**WHAT NEEDS TO BE DONE**. For each line of the data below, copy it if it holds the word "purple".

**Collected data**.
[Start of Attachment]

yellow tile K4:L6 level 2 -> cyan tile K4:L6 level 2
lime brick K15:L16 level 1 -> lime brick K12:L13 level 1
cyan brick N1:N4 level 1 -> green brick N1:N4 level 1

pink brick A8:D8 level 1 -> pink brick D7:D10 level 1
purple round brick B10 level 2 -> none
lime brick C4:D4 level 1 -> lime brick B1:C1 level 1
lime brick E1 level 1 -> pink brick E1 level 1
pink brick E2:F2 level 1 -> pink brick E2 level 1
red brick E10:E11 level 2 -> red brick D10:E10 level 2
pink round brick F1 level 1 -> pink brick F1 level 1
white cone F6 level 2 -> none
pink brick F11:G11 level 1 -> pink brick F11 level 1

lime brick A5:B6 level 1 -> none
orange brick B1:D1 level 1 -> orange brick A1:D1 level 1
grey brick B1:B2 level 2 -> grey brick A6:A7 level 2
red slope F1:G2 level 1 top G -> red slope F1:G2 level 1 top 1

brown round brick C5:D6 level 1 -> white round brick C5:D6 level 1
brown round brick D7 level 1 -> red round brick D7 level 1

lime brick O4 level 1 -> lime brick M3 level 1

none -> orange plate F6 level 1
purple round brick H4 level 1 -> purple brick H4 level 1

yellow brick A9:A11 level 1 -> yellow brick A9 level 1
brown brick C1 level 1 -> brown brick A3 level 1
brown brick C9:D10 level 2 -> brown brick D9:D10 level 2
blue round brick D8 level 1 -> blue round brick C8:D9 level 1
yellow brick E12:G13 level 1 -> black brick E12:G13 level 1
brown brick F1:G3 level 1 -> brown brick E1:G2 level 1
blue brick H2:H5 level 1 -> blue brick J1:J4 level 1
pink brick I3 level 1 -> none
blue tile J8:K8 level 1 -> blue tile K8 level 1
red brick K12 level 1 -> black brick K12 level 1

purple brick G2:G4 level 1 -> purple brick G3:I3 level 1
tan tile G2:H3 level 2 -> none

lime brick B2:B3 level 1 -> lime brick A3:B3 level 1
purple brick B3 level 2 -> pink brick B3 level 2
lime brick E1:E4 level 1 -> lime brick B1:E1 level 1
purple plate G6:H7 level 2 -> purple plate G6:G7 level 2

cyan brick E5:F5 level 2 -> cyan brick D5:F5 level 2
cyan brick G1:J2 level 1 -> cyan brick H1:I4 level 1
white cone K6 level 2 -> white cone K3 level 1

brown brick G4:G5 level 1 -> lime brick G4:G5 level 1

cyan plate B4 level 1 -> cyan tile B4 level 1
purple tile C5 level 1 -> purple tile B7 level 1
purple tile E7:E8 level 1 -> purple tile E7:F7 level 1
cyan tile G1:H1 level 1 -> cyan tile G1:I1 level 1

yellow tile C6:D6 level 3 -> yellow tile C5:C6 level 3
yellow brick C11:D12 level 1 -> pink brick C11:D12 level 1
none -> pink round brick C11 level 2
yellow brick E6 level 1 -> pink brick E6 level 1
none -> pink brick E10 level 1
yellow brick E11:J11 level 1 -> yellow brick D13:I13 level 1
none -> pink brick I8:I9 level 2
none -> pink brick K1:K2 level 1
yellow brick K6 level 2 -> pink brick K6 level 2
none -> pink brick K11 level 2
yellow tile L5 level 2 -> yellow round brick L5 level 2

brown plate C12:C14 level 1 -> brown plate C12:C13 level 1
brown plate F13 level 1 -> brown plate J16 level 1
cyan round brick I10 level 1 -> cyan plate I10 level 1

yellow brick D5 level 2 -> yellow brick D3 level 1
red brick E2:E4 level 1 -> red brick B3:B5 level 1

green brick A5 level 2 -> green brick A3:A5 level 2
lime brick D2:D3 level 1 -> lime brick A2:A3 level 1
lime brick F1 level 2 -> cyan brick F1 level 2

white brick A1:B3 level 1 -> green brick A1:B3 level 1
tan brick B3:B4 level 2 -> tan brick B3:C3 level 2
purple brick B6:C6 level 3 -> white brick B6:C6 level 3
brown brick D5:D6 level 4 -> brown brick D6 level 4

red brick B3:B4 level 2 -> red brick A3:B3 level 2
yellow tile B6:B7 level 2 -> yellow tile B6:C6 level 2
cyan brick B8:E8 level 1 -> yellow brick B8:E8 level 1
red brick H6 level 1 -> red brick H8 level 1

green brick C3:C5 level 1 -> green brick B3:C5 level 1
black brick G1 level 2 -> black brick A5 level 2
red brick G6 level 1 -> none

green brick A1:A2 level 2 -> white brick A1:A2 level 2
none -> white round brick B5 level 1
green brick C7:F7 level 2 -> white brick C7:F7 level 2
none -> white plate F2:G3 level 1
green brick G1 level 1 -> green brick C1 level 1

[End of Attachment]

**TASK ANSWER**.
purple round brick B10 level 2 -> none
purple round brick H4 level 1 -> purple brick H4 level 1
purple brick G2:G4 level 1 -> purple brick G3:I3 level 1
purple brick B3 level 2 -> pink brick B3 level 2
purple plate G6:H7 level 2 -> purple plate G6:G7 level 2
purple tile C5 level 1 -> purple tile B7 level 1
purple tile E7:E8 level 1 -> purple tile E7:F7 level 1
purple brick B6:C6 level 3 -> white brick B6:C6 level 3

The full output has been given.